-- Opening Marker --

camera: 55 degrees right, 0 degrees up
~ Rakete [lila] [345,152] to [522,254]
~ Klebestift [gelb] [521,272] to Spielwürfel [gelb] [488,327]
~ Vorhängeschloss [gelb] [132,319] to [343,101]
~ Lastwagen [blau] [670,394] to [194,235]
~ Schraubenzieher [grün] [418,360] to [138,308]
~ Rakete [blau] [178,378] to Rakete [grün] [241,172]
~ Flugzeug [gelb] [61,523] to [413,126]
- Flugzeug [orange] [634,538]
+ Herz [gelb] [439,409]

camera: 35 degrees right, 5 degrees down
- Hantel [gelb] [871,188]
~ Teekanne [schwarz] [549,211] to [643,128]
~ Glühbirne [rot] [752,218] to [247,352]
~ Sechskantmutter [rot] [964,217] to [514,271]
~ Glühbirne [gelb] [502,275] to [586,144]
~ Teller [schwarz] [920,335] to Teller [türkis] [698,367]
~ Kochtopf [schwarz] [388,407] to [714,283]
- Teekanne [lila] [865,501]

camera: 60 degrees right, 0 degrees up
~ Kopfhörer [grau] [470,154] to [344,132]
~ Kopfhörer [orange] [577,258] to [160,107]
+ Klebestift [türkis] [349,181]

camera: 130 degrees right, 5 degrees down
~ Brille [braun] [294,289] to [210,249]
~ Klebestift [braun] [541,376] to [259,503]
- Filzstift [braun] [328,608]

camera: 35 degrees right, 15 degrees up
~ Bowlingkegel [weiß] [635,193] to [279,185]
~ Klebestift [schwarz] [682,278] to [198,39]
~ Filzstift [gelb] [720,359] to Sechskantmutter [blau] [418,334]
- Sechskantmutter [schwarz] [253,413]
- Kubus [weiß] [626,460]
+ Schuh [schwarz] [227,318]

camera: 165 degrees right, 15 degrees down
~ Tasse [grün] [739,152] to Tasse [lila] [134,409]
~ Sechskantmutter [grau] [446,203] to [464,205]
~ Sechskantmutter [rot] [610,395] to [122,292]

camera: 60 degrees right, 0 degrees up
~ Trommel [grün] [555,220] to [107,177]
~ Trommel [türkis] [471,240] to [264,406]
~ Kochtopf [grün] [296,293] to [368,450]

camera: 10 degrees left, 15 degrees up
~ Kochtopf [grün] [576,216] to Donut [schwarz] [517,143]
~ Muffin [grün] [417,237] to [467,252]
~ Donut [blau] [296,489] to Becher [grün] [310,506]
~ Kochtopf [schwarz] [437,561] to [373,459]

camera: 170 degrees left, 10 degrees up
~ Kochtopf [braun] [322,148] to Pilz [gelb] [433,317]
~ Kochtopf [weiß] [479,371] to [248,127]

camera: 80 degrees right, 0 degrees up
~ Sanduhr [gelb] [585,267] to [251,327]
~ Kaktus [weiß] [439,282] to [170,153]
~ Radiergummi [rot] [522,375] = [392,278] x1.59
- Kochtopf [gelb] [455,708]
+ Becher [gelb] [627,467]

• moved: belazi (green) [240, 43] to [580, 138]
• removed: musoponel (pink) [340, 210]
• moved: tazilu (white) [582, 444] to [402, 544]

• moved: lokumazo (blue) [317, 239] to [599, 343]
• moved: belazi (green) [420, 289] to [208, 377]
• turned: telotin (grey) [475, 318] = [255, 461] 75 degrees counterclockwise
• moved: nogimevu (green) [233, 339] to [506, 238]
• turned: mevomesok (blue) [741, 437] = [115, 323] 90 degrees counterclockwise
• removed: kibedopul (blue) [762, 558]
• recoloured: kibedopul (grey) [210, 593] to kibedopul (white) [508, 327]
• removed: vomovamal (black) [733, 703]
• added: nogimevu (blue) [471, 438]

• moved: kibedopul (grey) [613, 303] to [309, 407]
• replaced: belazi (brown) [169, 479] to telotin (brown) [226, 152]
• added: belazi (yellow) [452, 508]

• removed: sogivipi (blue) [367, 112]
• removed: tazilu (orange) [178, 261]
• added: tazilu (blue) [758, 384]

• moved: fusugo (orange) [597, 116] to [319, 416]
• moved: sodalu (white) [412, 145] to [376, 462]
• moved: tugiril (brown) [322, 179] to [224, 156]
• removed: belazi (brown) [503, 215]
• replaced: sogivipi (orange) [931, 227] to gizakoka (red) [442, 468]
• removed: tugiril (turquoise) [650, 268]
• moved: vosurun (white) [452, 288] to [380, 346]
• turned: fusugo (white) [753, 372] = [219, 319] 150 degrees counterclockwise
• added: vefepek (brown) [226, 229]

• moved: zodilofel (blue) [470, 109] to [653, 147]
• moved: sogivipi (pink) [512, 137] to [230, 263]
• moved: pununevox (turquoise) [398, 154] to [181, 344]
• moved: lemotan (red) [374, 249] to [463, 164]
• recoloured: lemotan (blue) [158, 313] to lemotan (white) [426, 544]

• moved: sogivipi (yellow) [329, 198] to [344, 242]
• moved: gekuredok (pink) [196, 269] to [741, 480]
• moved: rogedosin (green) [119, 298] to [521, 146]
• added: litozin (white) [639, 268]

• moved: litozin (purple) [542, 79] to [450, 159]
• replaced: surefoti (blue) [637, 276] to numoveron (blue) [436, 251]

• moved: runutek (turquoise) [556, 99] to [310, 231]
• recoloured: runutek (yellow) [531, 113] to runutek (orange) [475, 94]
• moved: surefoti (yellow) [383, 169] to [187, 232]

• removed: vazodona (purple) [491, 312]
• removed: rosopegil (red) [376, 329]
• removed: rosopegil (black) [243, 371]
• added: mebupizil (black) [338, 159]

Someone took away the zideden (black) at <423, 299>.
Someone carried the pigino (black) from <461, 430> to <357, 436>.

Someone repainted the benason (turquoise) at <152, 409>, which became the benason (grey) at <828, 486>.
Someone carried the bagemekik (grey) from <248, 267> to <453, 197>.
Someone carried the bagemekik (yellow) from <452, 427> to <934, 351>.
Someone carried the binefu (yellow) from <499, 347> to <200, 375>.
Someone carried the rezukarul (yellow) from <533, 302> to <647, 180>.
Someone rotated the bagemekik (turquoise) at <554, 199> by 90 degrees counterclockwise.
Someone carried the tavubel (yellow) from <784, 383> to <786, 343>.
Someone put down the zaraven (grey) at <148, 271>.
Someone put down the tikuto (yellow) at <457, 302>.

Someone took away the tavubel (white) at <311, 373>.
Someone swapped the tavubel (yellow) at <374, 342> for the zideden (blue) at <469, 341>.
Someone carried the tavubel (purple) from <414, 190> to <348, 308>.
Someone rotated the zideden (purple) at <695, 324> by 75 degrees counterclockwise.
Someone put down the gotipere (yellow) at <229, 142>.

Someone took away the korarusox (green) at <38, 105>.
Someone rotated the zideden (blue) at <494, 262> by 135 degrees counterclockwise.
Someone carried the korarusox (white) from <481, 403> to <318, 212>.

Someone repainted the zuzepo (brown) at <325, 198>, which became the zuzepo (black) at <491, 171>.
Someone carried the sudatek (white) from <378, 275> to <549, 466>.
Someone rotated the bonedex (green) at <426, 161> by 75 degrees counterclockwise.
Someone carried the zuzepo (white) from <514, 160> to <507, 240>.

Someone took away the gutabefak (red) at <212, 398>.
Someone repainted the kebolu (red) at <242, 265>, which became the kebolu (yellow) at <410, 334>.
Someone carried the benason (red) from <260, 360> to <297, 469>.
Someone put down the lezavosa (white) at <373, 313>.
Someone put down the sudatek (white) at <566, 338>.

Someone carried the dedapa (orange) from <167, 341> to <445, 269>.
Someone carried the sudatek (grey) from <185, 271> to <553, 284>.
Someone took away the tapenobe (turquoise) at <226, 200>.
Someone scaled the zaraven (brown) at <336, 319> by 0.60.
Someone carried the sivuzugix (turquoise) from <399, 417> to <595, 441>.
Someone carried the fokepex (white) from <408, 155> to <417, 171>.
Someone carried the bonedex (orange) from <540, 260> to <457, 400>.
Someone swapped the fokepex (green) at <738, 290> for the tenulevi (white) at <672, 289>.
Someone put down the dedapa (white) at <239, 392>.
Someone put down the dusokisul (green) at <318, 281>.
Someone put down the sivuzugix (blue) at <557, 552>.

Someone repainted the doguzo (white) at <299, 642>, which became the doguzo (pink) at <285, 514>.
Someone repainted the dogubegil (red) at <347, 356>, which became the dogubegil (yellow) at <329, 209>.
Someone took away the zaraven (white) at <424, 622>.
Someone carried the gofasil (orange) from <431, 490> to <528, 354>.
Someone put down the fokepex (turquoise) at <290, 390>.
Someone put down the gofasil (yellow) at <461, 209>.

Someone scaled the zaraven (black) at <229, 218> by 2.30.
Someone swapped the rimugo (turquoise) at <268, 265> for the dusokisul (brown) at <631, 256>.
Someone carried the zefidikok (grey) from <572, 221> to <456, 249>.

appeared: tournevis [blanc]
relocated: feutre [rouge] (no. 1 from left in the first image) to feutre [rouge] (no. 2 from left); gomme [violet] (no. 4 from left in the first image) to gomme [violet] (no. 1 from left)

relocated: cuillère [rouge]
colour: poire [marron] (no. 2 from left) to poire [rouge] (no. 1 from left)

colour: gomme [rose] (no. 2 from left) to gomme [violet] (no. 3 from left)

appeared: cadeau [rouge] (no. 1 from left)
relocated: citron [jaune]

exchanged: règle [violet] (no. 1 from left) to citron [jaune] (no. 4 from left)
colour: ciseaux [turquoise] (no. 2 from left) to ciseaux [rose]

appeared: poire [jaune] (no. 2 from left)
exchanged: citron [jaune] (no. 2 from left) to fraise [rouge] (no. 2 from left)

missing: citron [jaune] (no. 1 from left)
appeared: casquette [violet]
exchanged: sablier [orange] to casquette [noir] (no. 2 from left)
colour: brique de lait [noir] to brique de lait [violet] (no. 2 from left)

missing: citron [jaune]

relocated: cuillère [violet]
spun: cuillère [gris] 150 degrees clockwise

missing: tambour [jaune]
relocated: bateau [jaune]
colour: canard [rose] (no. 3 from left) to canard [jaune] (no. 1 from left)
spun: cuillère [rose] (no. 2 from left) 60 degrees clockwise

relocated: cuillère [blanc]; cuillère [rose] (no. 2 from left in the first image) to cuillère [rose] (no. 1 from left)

-- Closing Marker --

WORK ORDER: Lines wanted from the listing above: the line with "Herz [gelb] [439,409]" up to and including the line with "to [580, 138]". Please write them out exactly, adding nothing else.

ANSWER TO THIS PROBLEM:
+ Herz [gelb] [439,409]

camera: 35 degrees right, 5 degrees down
- Hantel [gelb] [871,188]
~ Teekanne [schwarz] [549,211] to [643,128]
~ Glühbirne [rot] [752,218] to [247,352]
~ Sechskantmutter [rot] [964,217] to [514,271]
~ Glühbirne [gelb] [502,275] to [586,144]
~ Teller [schwarz] [920,335] to Teller [türkis] [698,367]
~ Kochtopf [schwarz] [388,407] to [714,283]
- Teekanne [lila] [865,501]

camera: 60 degrees right, 0 degrees up
~ Kopfhörer [grau] [470,154] to [344,132]
~ Kopfhörer [orange] [577,258] to [160,107]
+ Klebestift [türkis] [349,181]

camera: 130 degrees right, 5 degrees down
~ Brille [braun] [294,289] to [210,249]
~ Klebestift [braun] [541,376] to [259,503]
- Filzstift [braun] [328,608]

camera: 35 degrees right, 15 degrees up
~ Bowlingkegel [weiß] [635,193] to [279,185]
~ Klebestift [schwarz] [682,278] to [198,39]
~ Filzstift [gelb] [720,359] to Sechskantmutter [blau] [418,334]
- Sechskantmutter [schwarz] [253,413]
- Kubus [weiß] [626,460]
+ Schuh [schwarz] [227,318]

camera: 165 degrees right, 15 degrees down
~ Tasse [grün] [739,152] to Tasse [lila] [134,409]
~ Sechskantmutter [grau] [446,203] to [464,205]
~ Sechskantmutter [rot] [610,395] to [122,292]

camera: 60 degrees right, 0 degrees up
~ Trommel [grün] [555,220] to [107,177]
~ Trommel [türkis] [471,240] to [264,406]
~ Kochtopf [grün] [296,293] to [368,450]

camera: 10 degrees left, 15 degrees up
~ Kochtopf [grün] [576,216] to Donut [schwarz] [517,143]
~ Muffin [grün] [417,237] to [467,252]
~ Donut [blau] [296,489] to Becher [grün] [310,506]
~ Kochtopf [schwarz] [437,561] to [373,459]

camera: 170 degrees left, 10 degrees up
~ Kochtopf [braun] [322,148] to Pilz [gelb] [433,317]
~ Kochtopf [weiß] [479,371] to [248,127]

camera: 80 degrees right, 0 degrees up
~ Sanduhr [gelb] [585,267] to [251,327]
~ Kaktus [weiß] [439,282] to [170,153]
~ Radiergummi [rot] [522,375] = [392,278] x1.59
- Kochtopf [gelb] [455,708]
+ Becher [gelb] [627,467]

• moved: belazi (green) [240, 43] to [580, 138]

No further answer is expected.